#### WHAT TO DO
Should pictures appear among the records, leave them out, and copy exactly only the lines from the first through the one with "pink line: (407, 144)", inclusive.

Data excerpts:
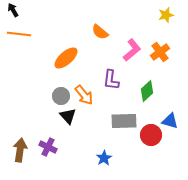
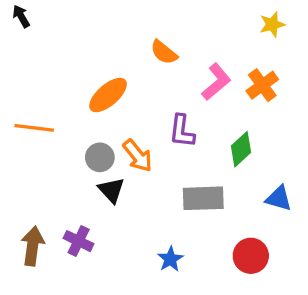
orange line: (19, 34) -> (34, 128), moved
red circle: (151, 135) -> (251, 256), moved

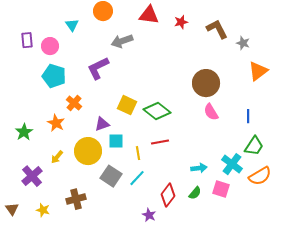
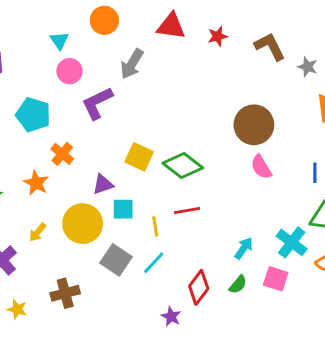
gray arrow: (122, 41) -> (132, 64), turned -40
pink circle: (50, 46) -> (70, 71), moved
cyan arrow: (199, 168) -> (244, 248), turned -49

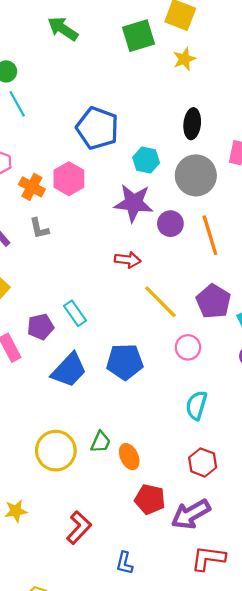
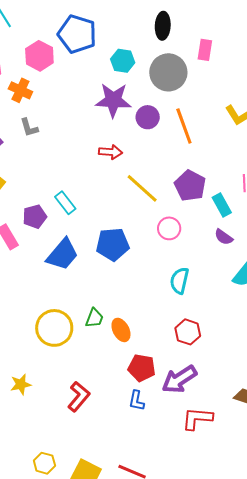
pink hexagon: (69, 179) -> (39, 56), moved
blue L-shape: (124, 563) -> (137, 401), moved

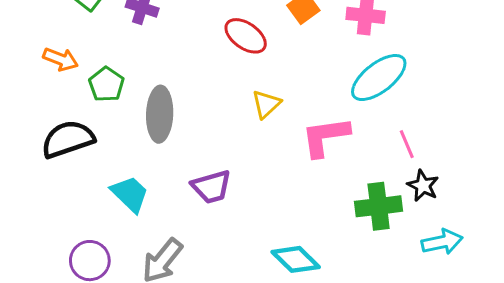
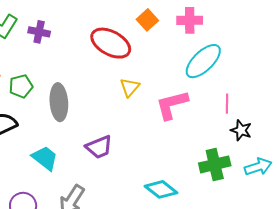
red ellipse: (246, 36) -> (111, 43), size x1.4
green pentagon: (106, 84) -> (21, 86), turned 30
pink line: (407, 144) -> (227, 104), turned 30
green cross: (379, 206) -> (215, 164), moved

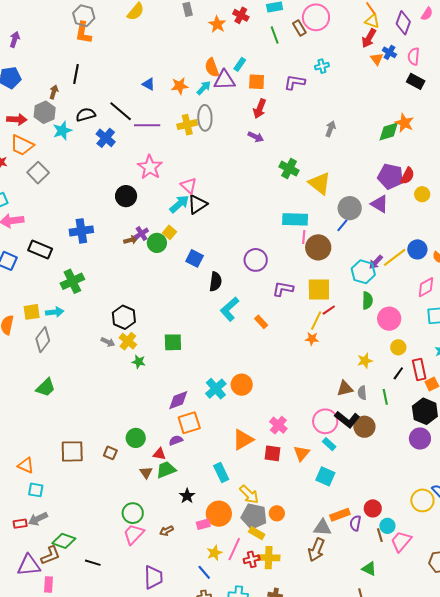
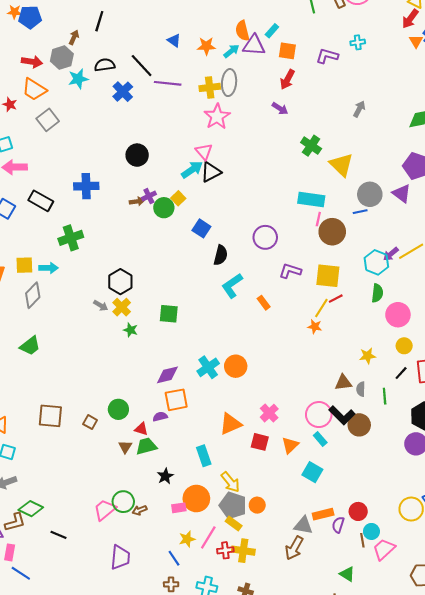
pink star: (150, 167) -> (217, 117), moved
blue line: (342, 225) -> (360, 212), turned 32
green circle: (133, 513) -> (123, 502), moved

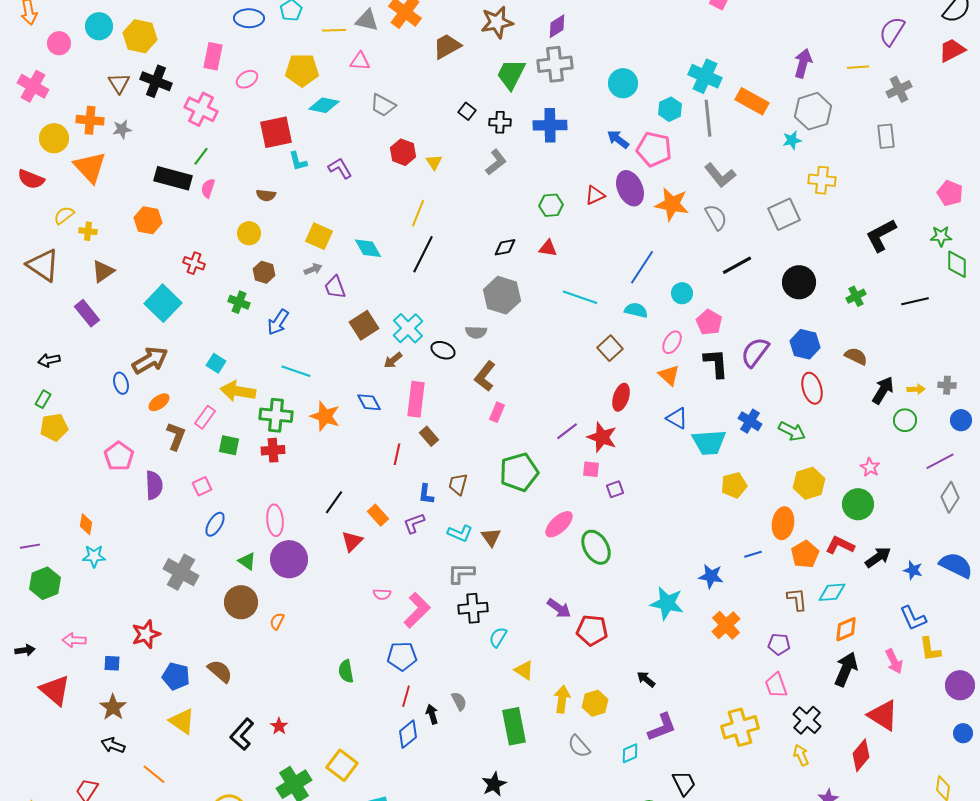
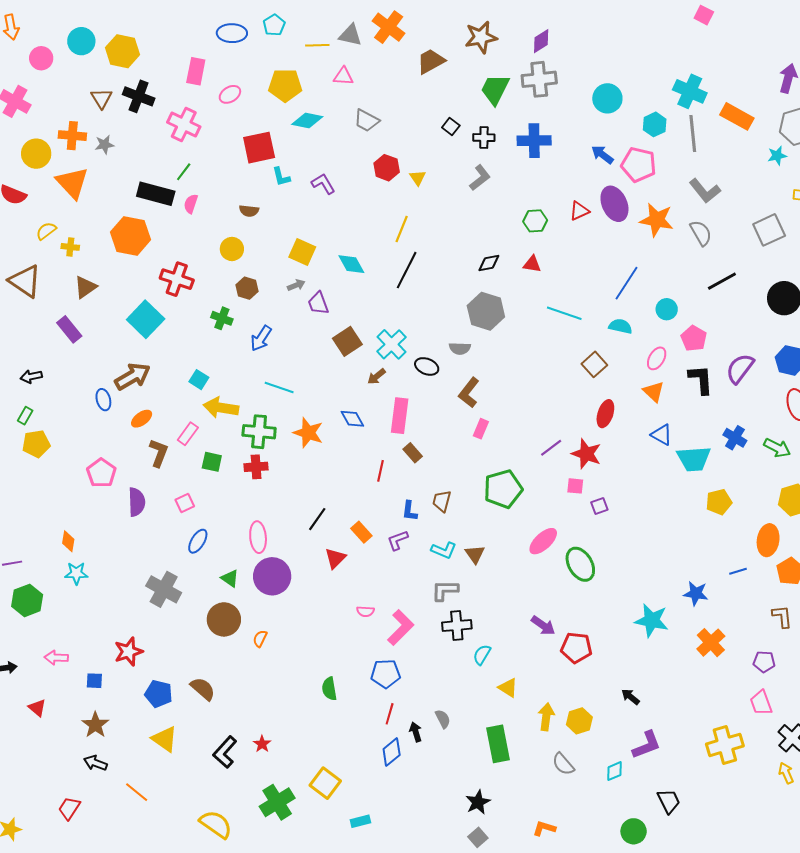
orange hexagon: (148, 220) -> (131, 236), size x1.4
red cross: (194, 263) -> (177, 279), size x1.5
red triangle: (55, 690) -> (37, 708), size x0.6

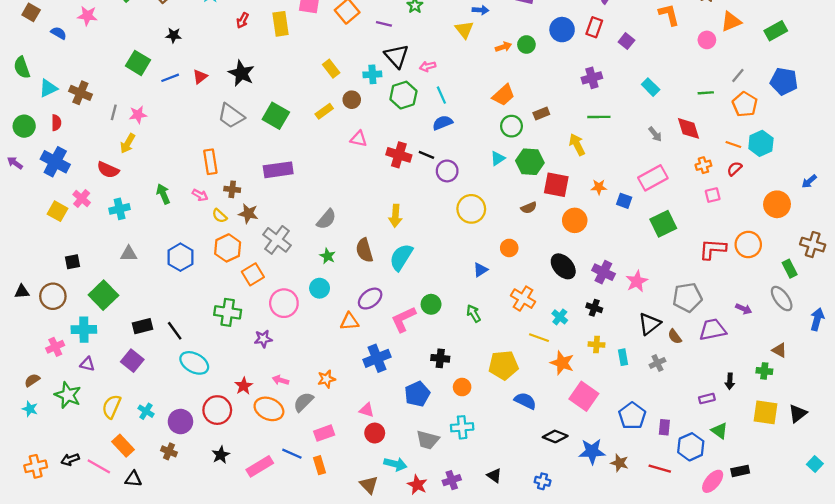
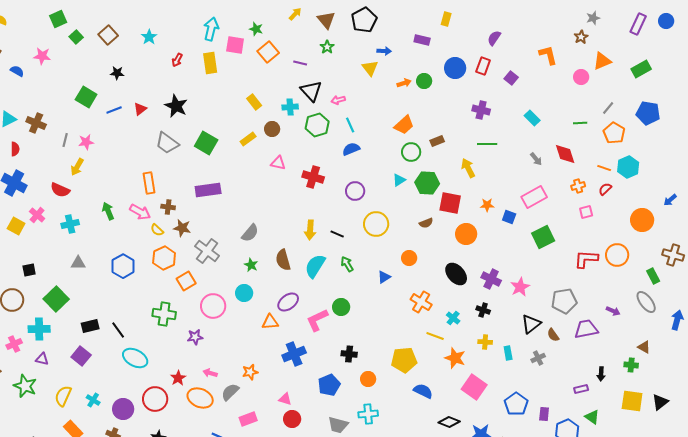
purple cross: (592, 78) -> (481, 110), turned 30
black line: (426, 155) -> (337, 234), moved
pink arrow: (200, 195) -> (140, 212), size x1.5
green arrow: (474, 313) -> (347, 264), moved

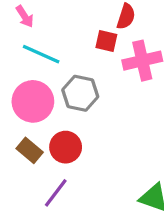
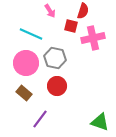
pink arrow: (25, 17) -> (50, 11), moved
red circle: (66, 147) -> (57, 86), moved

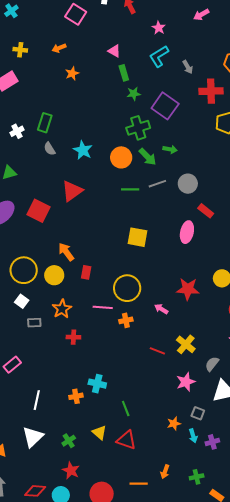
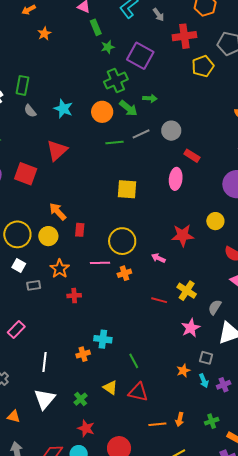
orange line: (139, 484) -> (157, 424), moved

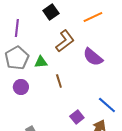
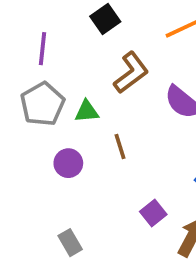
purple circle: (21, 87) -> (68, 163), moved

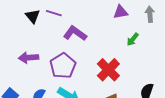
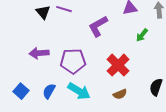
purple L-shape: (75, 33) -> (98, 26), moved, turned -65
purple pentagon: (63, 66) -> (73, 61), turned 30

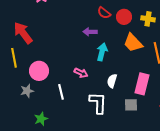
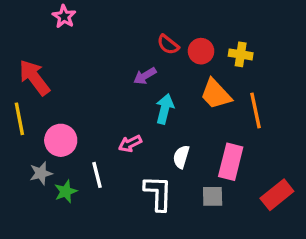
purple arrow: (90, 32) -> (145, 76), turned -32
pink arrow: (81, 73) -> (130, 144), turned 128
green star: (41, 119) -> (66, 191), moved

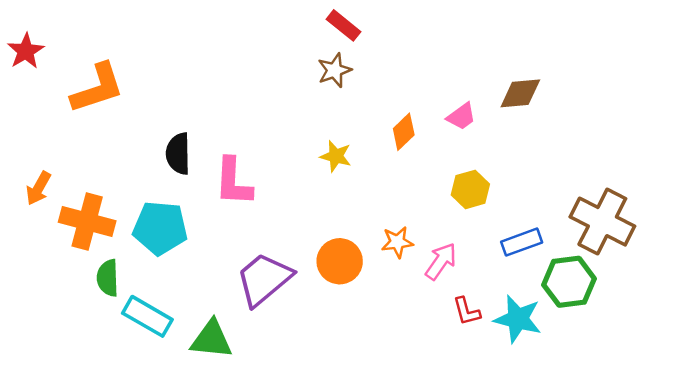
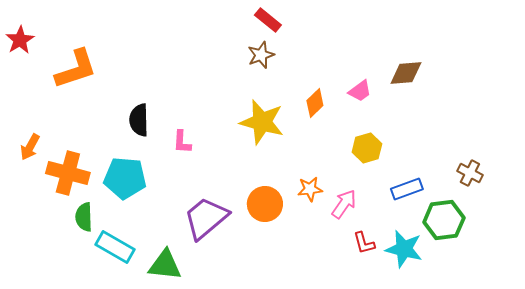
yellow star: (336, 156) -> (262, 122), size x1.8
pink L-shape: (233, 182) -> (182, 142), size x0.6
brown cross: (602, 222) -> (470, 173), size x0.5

#### ANSWER
orange line: (19, 34) -> (34, 128), moved
red circle: (151, 135) -> (251, 256), moved

gray arrow: (122, 41) -> (132, 64), turned -40
pink circle: (50, 46) -> (70, 71), moved
cyan arrow: (199, 168) -> (244, 248), turned -49

pink hexagon: (69, 179) -> (39, 56), moved
blue L-shape: (124, 563) -> (137, 401), moved

red ellipse: (246, 36) -> (111, 43), size x1.4
green pentagon: (106, 84) -> (21, 86), turned 30
pink line: (407, 144) -> (227, 104), turned 30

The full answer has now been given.